- **WORK TO BE COMPLETED**:
When the line containing "nothing => mouse/red [193, 329]" is reached, begin reproducing lines exactly and continue through the last line of the records below.

+ + +

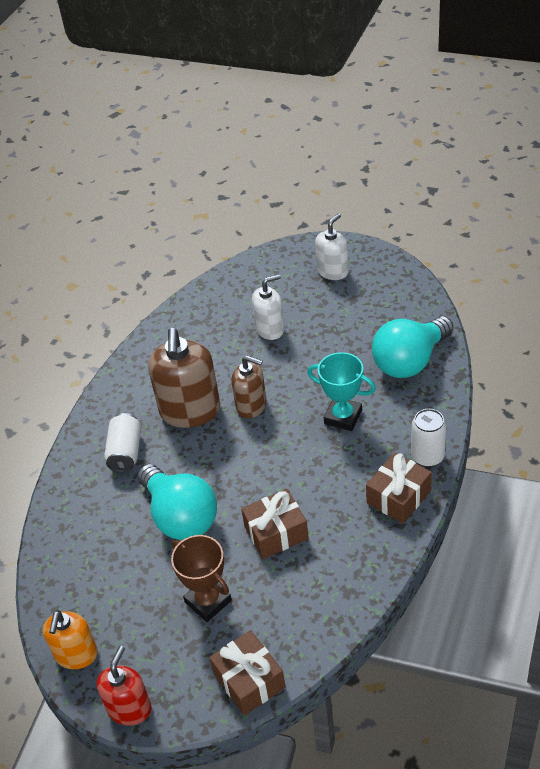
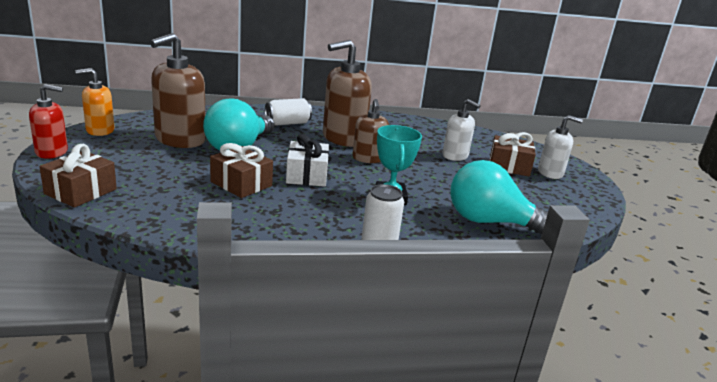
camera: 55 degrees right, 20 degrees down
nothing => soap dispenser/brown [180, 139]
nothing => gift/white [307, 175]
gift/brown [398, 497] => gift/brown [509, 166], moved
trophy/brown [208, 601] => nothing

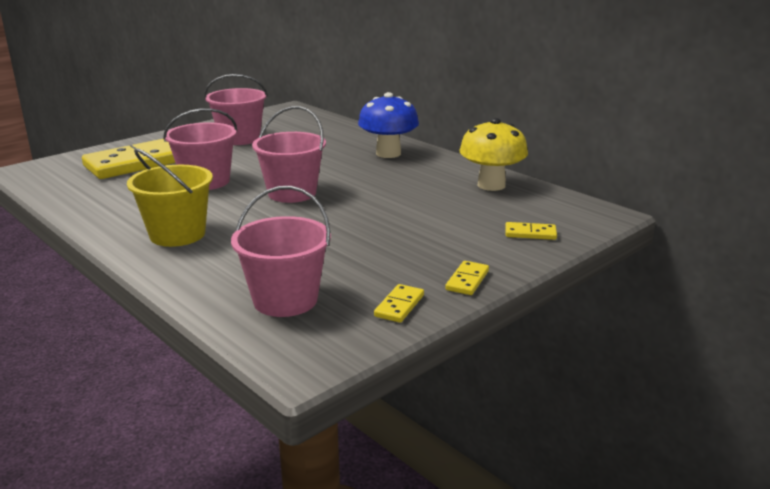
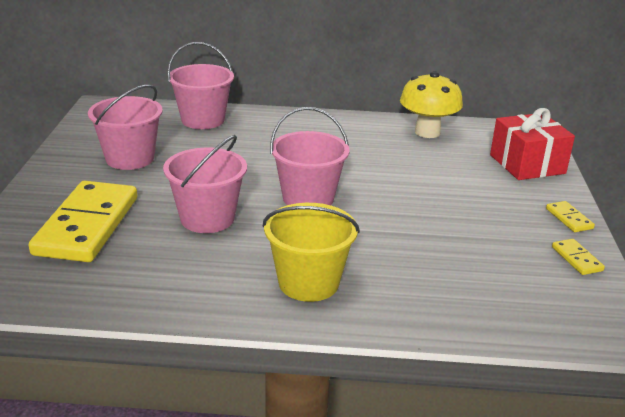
camera: 45 degrees left, 5 degrees up
bucket/pink [285, 300] => bucket/pink [203, 120], moved
domino/yellow [530, 233] => gift/red [527, 164]
mushroom/blue [388, 153] => nothing

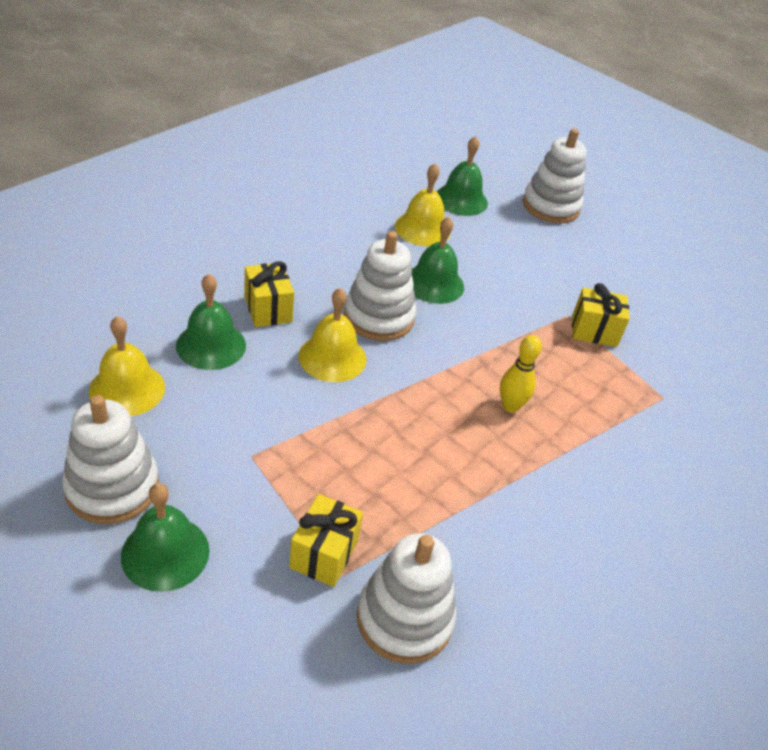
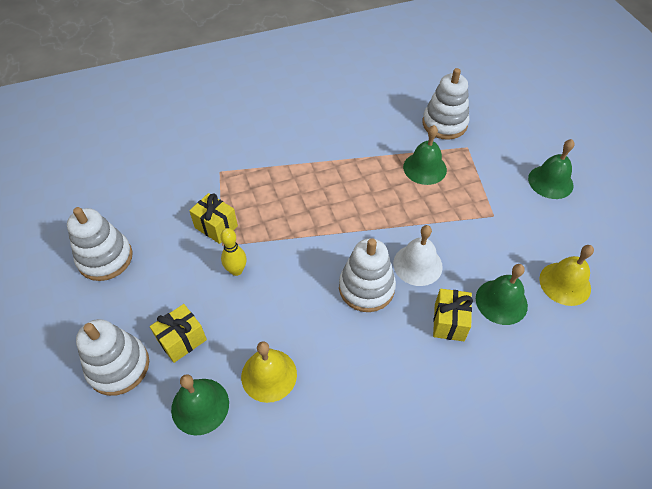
camera: 145 degrees left, 10 degrees up
stacking toy/white [112, 487] => stacking toy/white [105, 258], moved
gift/yellow [324, 554] => gift/yellow [182, 340], moved
bowling pin/yellow [510, 406] => bowling pin/yellow [236, 270], moved
bell/yellow [332, 357] => bell/white [417, 264]
bell/green [434, 283] => bell/green [424, 168], moved

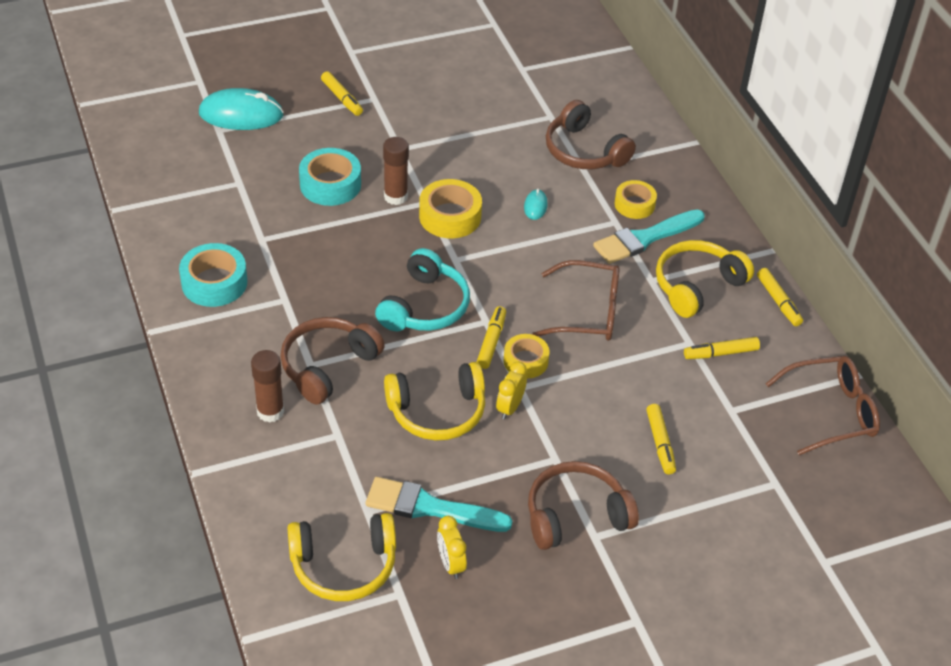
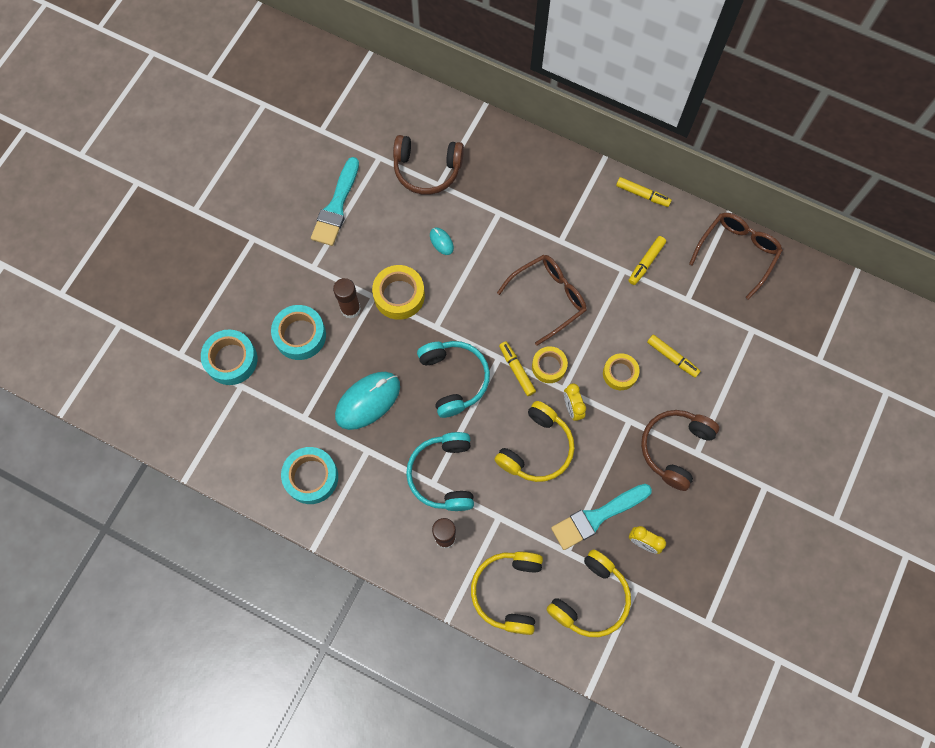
camera: 40 degrees left, 25 degrees up
nothing => tape/turquoise [231, 360]
brush/turquoise [645, 238] => brush/turquoise [336, 206], moved
mouse/turquoise [241, 114] => mouse/turquoise [368, 401], moved
headphones/brown [328, 366] => headphones/turquoise [444, 475]
headphones/yellow [697, 286] => headphones/yellow [508, 591], moved
tape/yellow [634, 204] => tape/yellow [620, 373], moved
marker/yellow [342, 98] => nothing

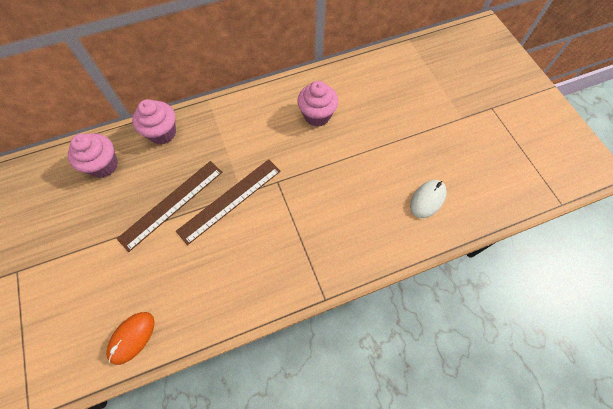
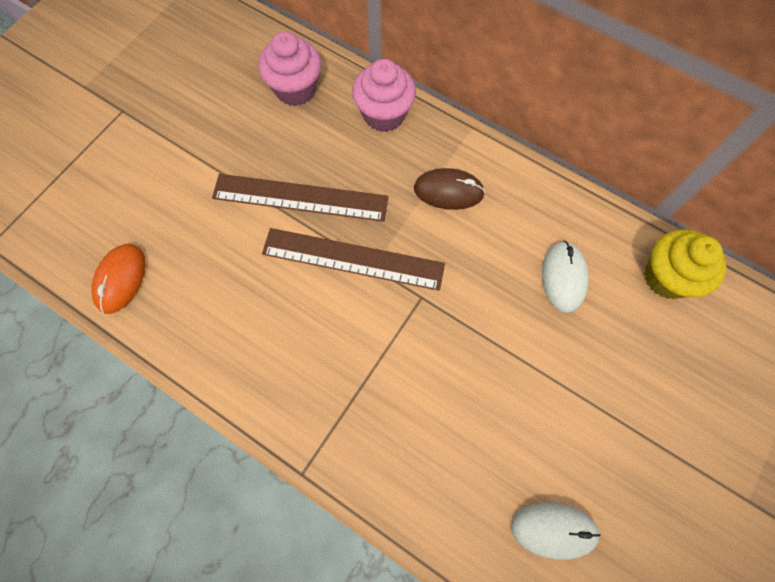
camera: 55 degrees right, 5 degrees up
mouse/orange [132, 337] => mouse/orange [121, 279], 75 degrees counterclockwise
nothing => mouse/brown [448, 191]
cupcake/pink [317, 115] => mouse/white [563, 277]
nothing => cupcake/yellow [667, 277]

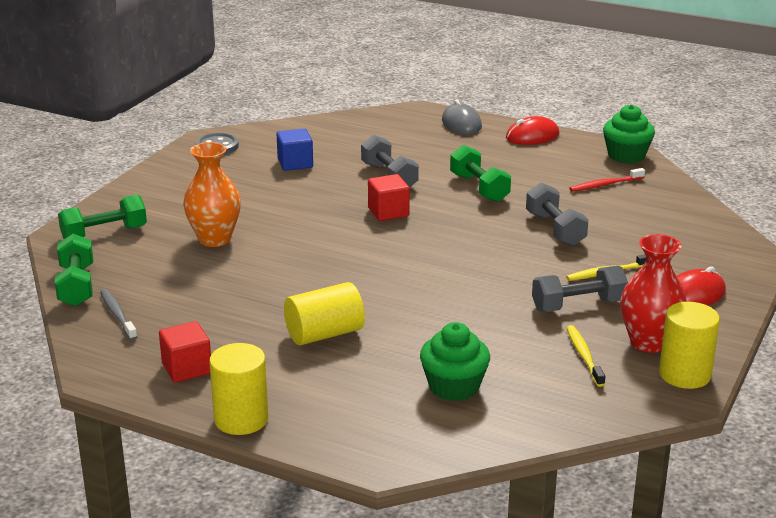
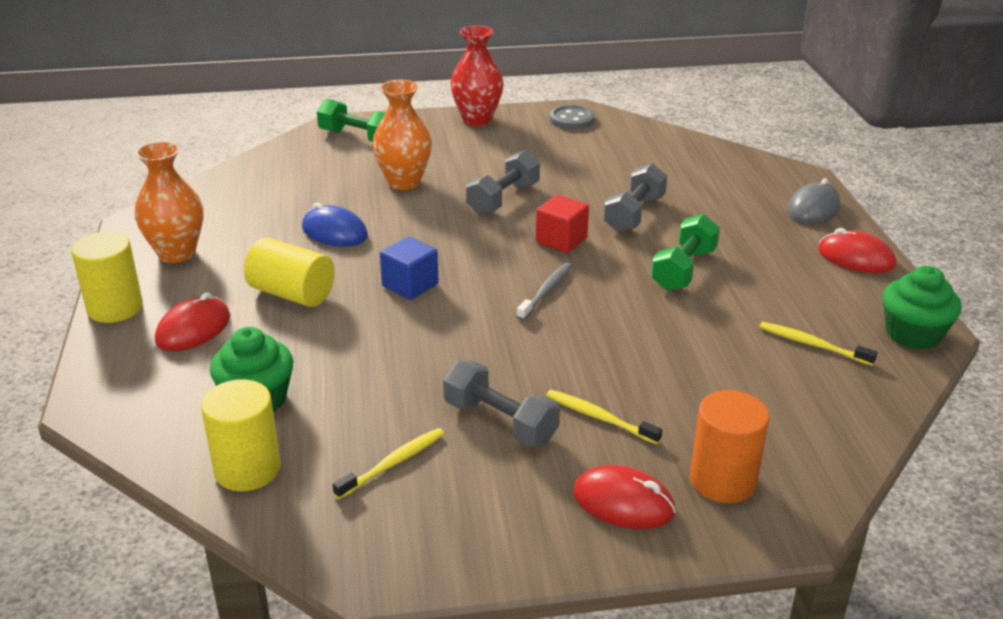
camera: 55 degrees right, 5 degrees up
cube/red [187, 368] => vase/orange [177, 253]
nothing => mouse/red [193, 329]
cylinder/yellow [684, 374] => cylinder/yellow [247, 469], moved
nothing => mouse/blue [334, 232]
cube/blue [295, 163] => cube/blue [410, 285], moved
vase/red [648, 342] => vase/red [477, 119], moved
dumbbell/grey [555, 229] => dumbbell/grey [503, 199], moved
toothbrush/grey [117, 315] => toothbrush/grey [546, 291], moved
nothing => cylinder/orange [723, 481]
toothbrush/red [605, 185] => toothbrush/yellow [813, 345]
dumbbell/green [76, 286] => nothing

+ + +

- **FINISHED EXERCISE**:
nothing => mouse/red [193, 329]
cylinder/yellow [684, 374] => cylinder/yellow [247, 469], moved
nothing => mouse/blue [334, 232]
cube/blue [295, 163] => cube/blue [410, 285], moved
vase/red [648, 342] => vase/red [477, 119], moved
dumbbell/grey [555, 229] => dumbbell/grey [503, 199], moved
toothbrush/grey [117, 315] => toothbrush/grey [546, 291], moved
nothing => cylinder/orange [723, 481]
toothbrush/red [605, 185] => toothbrush/yellow [813, 345]
dumbbell/green [76, 286] => nothing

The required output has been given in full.